# WORK ITEM:
Where does "appeared" appear in the data? Return each line that holds it.

# LISTED ENTRIES:
________________________________________

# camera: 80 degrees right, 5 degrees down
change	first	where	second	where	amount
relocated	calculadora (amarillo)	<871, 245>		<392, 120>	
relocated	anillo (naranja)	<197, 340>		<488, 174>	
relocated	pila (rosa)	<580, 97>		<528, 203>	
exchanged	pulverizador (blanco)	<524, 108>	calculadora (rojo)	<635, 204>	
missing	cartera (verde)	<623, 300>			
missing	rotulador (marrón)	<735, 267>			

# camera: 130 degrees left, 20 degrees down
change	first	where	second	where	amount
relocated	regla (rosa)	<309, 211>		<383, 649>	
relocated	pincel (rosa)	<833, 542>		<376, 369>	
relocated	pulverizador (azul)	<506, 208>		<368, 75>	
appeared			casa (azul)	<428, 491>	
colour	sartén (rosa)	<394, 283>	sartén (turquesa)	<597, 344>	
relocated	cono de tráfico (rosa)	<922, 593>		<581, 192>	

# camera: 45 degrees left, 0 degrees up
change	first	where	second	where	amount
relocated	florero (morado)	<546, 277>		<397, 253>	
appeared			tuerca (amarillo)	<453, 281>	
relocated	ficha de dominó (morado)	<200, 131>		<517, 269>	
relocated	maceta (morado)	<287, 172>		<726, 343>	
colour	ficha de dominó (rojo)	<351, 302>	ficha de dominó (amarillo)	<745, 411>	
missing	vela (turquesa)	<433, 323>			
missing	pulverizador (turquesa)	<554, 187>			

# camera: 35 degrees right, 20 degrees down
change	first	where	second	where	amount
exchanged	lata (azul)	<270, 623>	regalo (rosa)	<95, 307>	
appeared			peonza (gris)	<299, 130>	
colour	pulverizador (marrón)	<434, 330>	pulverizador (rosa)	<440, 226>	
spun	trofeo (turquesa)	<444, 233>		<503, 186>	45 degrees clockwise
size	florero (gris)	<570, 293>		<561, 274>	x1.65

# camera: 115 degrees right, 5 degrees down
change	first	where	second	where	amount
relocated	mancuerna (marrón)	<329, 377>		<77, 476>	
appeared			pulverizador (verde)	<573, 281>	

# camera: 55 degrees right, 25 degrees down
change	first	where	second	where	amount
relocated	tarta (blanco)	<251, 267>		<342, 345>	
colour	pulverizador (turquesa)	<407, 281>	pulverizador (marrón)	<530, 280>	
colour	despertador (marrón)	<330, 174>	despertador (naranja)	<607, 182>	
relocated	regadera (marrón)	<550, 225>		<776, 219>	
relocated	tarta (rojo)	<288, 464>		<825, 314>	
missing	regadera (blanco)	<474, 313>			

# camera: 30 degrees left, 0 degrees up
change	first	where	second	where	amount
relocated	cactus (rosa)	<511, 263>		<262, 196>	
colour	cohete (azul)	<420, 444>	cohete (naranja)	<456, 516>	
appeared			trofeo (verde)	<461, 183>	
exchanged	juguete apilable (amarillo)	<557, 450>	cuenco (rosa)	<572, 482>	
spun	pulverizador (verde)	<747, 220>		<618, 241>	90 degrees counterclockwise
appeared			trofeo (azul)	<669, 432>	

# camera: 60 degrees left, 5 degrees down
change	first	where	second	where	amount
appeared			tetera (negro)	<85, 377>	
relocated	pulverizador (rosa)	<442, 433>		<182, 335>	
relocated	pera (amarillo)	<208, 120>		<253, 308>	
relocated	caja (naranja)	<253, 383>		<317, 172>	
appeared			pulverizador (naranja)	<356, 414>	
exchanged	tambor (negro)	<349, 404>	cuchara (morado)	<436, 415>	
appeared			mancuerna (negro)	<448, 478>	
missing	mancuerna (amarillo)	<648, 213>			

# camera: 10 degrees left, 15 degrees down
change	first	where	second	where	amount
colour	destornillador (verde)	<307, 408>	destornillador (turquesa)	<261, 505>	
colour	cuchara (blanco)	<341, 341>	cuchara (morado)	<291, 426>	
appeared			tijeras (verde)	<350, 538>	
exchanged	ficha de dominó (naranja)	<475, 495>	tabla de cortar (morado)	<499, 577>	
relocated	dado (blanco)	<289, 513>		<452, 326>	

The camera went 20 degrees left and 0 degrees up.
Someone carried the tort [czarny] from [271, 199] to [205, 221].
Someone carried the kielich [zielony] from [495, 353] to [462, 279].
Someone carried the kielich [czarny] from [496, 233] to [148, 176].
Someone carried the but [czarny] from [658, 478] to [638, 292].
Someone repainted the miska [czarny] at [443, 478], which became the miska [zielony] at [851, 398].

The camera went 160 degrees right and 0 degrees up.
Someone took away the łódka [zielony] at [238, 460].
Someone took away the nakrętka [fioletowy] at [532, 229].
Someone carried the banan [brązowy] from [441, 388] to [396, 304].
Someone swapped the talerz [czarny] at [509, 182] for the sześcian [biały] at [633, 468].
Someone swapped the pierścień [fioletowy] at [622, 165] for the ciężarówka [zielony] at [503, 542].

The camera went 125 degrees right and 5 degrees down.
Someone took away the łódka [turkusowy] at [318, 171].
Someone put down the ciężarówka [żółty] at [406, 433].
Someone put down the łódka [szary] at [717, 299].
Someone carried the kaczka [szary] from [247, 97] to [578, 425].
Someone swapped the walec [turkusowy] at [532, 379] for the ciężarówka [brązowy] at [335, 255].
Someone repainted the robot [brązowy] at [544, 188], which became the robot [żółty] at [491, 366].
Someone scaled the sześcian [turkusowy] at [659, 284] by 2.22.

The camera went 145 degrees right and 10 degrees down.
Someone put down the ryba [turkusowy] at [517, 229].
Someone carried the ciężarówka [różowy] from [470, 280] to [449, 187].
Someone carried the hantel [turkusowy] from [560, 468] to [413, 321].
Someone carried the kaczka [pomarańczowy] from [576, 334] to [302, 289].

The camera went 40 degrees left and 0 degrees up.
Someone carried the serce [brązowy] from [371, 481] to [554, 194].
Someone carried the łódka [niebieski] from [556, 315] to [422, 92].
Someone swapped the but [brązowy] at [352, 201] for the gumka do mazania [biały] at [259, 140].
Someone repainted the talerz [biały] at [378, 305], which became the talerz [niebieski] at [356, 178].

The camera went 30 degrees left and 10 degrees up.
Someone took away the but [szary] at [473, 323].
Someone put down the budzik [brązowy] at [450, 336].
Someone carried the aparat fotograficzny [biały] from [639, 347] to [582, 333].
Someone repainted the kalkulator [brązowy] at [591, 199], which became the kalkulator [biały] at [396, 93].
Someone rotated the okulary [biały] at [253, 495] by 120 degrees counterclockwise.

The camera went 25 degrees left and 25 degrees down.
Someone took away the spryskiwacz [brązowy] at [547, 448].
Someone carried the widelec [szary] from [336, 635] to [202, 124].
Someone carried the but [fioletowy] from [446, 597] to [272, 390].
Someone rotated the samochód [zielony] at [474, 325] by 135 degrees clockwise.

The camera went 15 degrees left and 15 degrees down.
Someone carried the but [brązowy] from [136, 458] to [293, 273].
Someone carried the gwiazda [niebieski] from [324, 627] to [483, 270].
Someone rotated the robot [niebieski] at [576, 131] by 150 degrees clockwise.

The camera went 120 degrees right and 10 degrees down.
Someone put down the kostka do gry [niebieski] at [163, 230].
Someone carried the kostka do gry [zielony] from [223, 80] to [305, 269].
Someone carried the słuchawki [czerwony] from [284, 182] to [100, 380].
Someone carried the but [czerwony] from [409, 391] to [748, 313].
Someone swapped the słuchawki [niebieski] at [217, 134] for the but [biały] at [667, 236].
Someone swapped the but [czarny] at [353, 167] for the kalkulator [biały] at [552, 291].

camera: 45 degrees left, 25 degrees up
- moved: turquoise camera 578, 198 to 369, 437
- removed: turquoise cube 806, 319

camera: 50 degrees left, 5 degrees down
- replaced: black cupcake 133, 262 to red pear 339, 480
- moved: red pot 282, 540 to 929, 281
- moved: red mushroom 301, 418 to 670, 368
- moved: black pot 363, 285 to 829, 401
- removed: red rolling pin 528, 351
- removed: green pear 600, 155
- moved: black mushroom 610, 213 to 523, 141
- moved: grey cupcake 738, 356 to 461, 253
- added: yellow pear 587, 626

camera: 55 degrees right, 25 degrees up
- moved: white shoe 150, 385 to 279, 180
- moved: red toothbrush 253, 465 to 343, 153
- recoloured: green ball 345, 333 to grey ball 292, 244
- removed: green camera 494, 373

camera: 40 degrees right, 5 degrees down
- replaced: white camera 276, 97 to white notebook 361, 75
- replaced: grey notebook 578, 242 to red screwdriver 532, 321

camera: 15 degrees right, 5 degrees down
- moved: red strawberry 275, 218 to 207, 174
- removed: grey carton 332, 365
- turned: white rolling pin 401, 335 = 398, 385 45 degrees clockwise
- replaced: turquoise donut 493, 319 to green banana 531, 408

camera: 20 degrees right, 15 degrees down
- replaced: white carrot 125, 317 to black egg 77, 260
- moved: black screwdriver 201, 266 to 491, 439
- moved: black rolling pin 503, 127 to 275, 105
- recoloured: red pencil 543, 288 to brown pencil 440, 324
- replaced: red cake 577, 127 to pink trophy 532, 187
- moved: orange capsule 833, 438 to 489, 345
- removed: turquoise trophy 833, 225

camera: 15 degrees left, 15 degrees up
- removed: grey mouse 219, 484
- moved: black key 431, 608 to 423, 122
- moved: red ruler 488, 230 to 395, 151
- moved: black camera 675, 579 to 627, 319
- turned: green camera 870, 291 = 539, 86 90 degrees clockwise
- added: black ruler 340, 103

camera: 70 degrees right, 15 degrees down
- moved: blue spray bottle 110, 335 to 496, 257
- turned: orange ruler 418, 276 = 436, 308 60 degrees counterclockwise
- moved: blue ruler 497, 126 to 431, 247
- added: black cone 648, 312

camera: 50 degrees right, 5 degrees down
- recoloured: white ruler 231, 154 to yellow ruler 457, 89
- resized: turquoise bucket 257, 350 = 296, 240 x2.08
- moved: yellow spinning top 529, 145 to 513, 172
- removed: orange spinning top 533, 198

________________________________________

# ANSWER TO THIS PROBLEM:
appeared			casa (azul)	<428, 491>	
appeared			tuerca (amarillo)	<453, 281>	
appeared			peonza (gris)	<299, 130>	
appeared			pulverizador (verde)	<573, 281>	
appeared			trofeo (verde)	<461, 183>	
appeared			trofeo (azul)	<669, 432>	
appeared			tetera (negro)	<85, 377>	
appeared			pulverizador (naranja)	<356, 414>	
appeared			mancuerna (negro)	<448, 478>	
appeared			tijeras (verde)	<350, 538>	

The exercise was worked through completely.